[Items listed in a dataset]
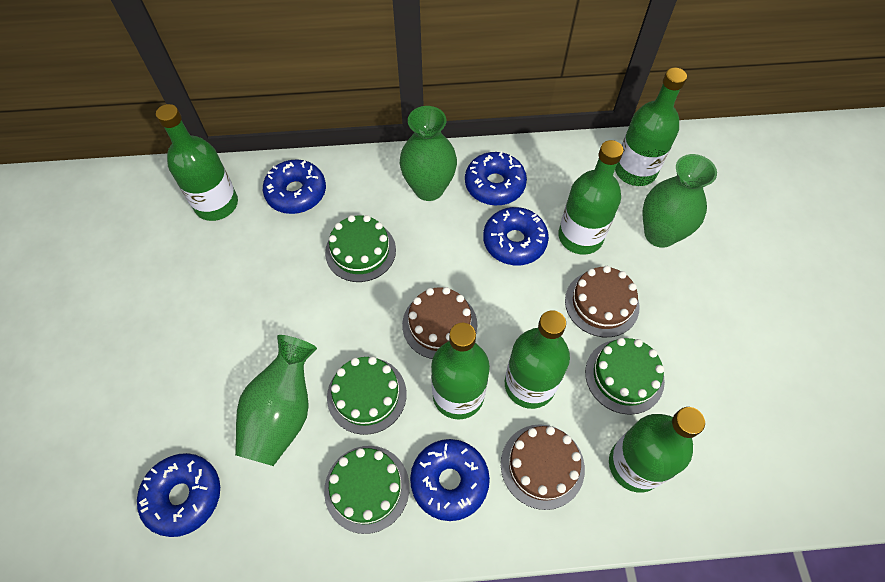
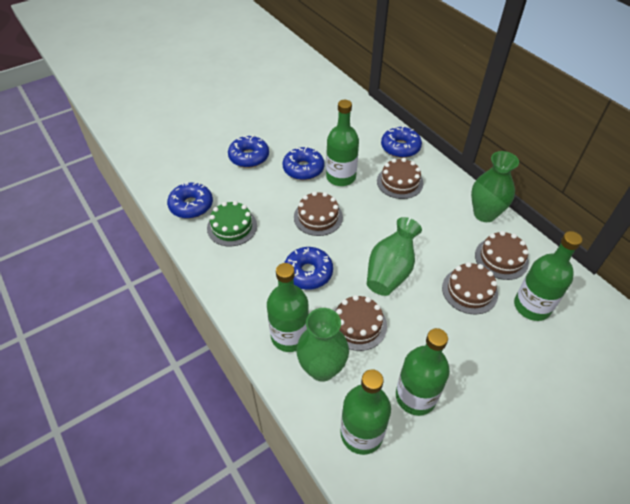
brown cake: 3 -> 5
green bottle: 6 -> 5
green cake: 4 -> 1

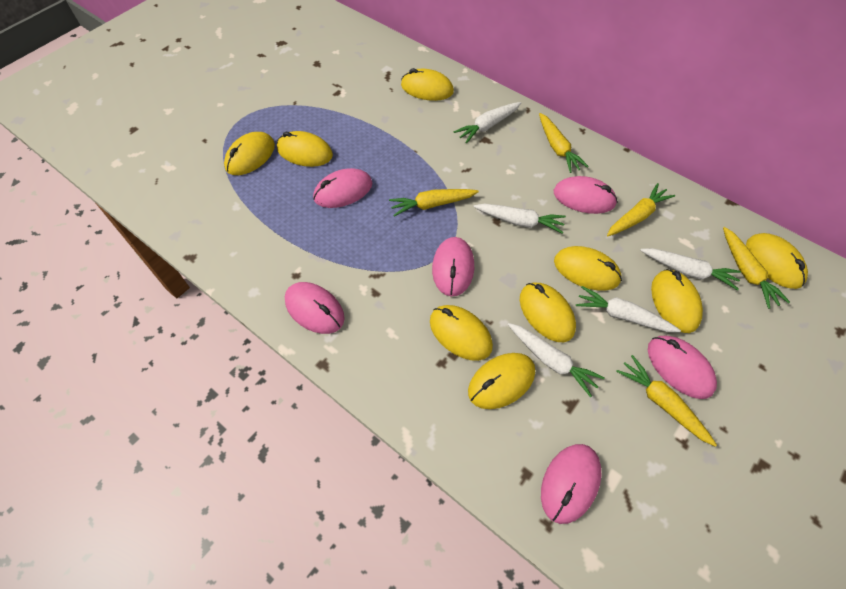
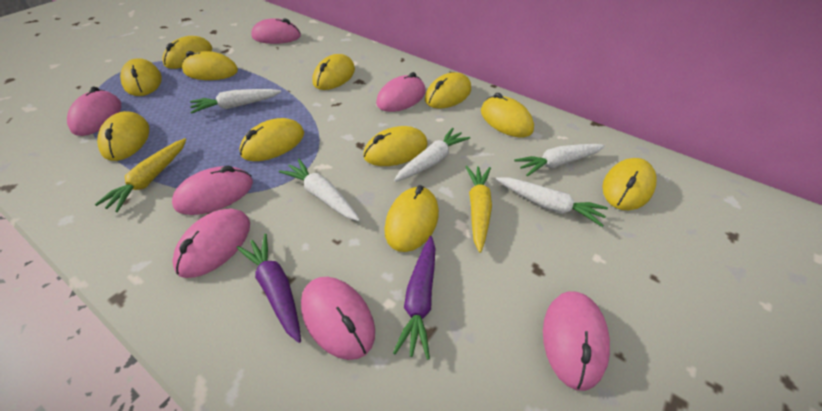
pink mouse: 6 -> 7
purple carrot: 0 -> 2
yellow carrot: 5 -> 2
yellow mouse: 9 -> 11

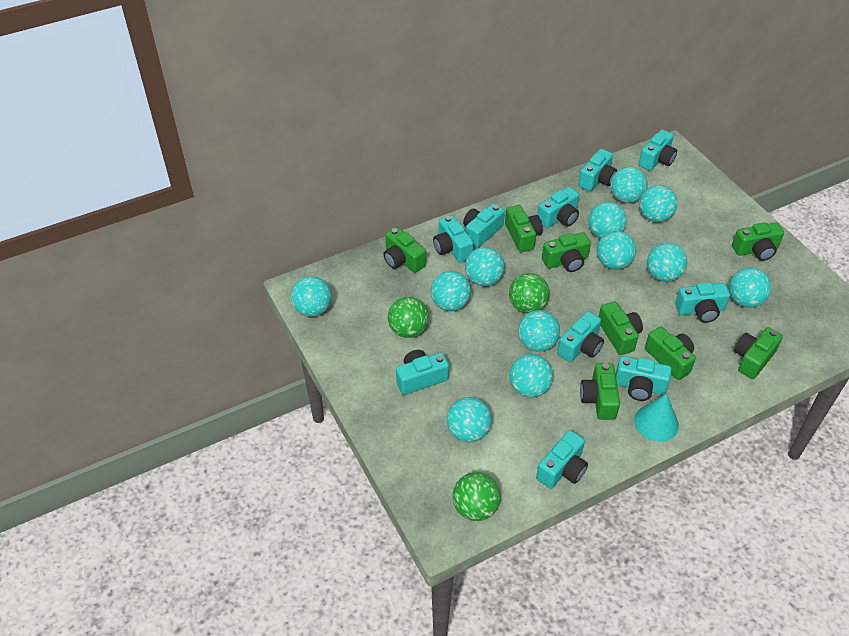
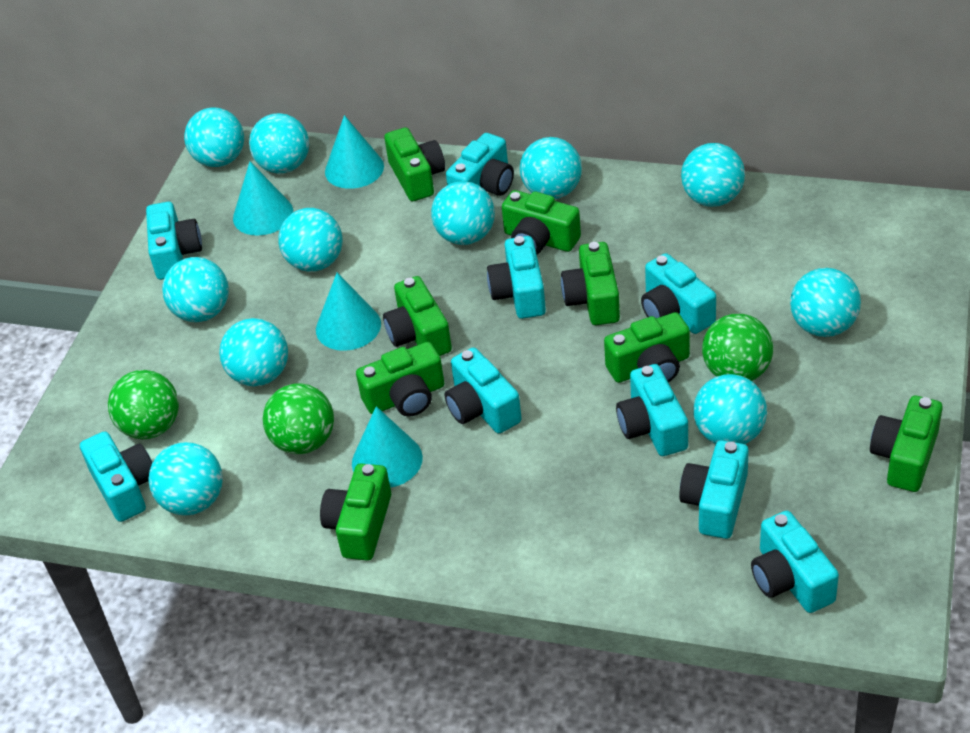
turquoise ball: 12 -> 11
turquoise camera: 10 -> 9
turquoise cone: 1 -> 4

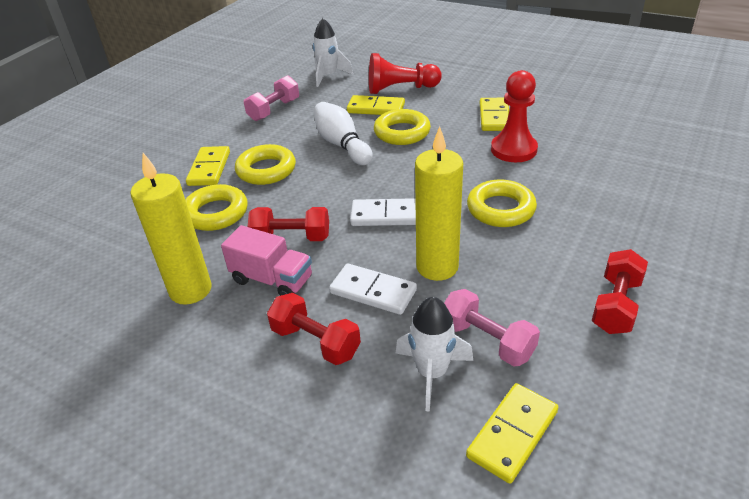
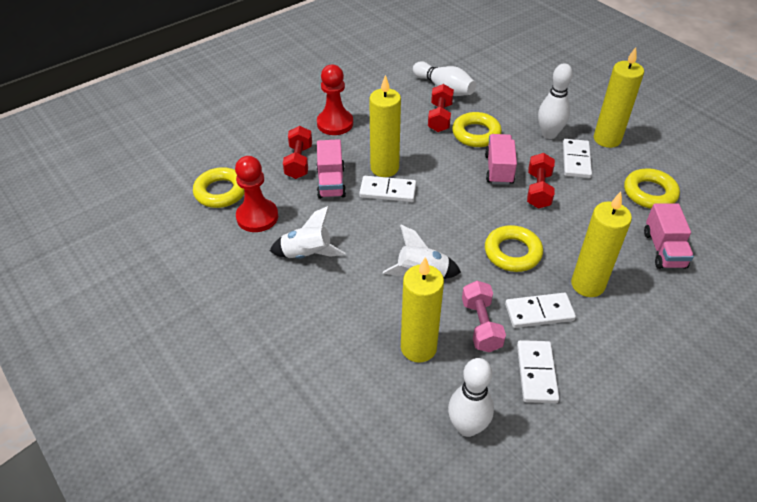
pink dumbbell: 2 -> 1
pink truck: 1 -> 3
white bowling pin: 1 -> 3
white domino: 2 -> 4
yellow candle: 2 -> 4
yellow domino: 4 -> 0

- _Your task_
Lines from the one that contains "turquoise cone: 1 -> 4" through the last line of the data above are to be extracted exactly, with no pictures and no other lines.

- _Response for this exercise_
turquoise cone: 1 -> 4

pink dumbbell: 2 -> 1
pink truck: 1 -> 3
white bowling pin: 1 -> 3
white domino: 2 -> 4
yellow candle: 2 -> 4
yellow domino: 4 -> 0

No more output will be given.